* ENTRIES PROVIDED *
--------------------

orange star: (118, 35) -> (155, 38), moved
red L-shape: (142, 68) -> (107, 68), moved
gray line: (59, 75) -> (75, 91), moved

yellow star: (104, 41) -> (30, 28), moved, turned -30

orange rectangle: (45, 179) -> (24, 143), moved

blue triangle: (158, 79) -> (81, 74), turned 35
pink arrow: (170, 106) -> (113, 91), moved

--------------------

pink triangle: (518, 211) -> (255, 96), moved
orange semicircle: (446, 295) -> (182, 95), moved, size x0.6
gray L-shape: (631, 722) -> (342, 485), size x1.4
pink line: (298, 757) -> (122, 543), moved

--------------------

* INSTRUCTIONS TO FOLLOW *
From the material above, copy exactly the lines between the line holding "orange rectangle: (45, 179)" and the line holding "pink arrow: (170, 106) -> (113, 91), moved", inclusive, and only those.

* RESPONSE AREA *
orange rectangle: (45, 179) -> (24, 143), moved

blue triangle: (158, 79) -> (81, 74), turned 35
pink arrow: (170, 106) -> (113, 91), moved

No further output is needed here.